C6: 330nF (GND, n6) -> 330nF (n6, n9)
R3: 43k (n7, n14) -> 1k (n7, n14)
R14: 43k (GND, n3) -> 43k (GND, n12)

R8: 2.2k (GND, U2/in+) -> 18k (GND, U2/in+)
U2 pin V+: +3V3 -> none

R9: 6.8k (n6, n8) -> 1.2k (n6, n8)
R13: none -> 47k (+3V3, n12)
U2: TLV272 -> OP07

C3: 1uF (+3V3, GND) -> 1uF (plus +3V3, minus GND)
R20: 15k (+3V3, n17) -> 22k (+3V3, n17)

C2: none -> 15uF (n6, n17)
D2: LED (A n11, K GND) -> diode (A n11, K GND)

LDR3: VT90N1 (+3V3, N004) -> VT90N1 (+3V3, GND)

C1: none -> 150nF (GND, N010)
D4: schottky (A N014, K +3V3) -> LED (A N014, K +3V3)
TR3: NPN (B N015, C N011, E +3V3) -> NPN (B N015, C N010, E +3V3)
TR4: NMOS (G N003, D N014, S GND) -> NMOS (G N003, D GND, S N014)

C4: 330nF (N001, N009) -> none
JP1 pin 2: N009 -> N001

┄┄┄┄┄┄

> [Work item] Using the records above, report each line that contains the word "none" by copying it.

> [Answer]
U2 pin V+: +3V3 -> none
R13: none -> 47k (+3V3, n12)
C2: none -> 15uF (n6, n17)
C1: none -> 150nF (GND, N010)
C4: 330nF (N001, N009) -> none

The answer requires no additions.